- **Task brief**
In the data that follows, count each line with the string "cone"; the reply is the number only.

· · ·

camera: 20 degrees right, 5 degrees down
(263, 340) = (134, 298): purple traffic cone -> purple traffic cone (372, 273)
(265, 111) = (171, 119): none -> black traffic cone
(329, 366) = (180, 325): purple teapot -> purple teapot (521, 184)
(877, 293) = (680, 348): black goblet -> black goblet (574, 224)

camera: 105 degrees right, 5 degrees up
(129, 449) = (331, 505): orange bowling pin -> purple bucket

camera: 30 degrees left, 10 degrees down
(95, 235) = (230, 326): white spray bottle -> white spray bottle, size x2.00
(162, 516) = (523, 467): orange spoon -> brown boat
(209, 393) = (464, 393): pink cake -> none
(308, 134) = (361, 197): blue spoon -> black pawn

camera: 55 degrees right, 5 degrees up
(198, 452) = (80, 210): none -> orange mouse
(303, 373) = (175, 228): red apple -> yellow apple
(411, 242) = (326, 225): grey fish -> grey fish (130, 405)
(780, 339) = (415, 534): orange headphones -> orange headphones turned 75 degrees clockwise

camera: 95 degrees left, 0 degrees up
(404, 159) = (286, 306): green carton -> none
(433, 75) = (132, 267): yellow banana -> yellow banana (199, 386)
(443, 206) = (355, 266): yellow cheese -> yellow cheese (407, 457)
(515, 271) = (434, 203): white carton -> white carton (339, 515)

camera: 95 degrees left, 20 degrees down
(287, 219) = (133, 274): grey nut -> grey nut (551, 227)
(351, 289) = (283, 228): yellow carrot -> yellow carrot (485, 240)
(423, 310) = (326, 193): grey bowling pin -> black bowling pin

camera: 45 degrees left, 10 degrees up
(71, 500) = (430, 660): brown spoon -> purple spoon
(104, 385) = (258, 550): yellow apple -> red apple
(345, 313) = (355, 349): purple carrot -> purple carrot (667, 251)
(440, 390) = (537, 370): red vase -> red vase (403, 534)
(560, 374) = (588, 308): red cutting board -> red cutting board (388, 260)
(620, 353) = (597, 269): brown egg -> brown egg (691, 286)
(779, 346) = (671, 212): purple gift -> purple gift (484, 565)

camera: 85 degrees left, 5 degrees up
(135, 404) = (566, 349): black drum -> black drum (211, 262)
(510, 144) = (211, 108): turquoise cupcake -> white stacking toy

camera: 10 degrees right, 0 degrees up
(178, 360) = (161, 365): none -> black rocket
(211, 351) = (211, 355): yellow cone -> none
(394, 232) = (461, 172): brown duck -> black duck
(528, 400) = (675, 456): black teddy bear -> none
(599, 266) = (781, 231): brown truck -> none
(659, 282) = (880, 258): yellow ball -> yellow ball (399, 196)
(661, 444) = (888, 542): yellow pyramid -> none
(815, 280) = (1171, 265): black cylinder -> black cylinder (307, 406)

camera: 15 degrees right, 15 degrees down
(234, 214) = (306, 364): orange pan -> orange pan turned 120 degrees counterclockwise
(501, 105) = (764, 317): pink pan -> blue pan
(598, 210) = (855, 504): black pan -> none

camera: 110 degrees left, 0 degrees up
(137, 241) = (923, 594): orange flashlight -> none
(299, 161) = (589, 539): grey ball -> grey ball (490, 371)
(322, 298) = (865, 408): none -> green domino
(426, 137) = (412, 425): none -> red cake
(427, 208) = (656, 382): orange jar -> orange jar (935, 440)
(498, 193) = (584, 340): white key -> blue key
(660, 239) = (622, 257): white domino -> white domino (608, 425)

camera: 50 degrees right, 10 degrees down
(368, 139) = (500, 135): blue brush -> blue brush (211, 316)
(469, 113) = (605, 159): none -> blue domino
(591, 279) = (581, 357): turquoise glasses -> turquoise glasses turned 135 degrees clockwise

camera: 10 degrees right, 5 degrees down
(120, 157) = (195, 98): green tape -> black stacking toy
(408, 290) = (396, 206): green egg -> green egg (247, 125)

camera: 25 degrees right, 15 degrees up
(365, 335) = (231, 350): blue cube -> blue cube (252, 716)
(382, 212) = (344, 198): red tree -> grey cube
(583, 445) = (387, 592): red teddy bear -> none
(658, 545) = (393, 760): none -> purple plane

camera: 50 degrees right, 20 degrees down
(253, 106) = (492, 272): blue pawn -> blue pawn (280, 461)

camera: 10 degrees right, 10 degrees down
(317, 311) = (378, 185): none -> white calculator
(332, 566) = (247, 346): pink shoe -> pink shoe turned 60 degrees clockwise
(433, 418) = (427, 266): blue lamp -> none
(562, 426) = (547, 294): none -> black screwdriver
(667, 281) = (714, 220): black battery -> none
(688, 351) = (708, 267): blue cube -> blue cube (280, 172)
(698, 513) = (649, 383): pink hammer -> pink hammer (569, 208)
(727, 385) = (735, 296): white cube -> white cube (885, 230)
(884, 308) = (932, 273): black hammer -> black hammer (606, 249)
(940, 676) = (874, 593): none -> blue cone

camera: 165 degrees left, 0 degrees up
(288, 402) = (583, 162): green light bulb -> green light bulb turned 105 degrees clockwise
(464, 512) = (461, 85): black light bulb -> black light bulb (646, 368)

· · ·

- **The completed task**
4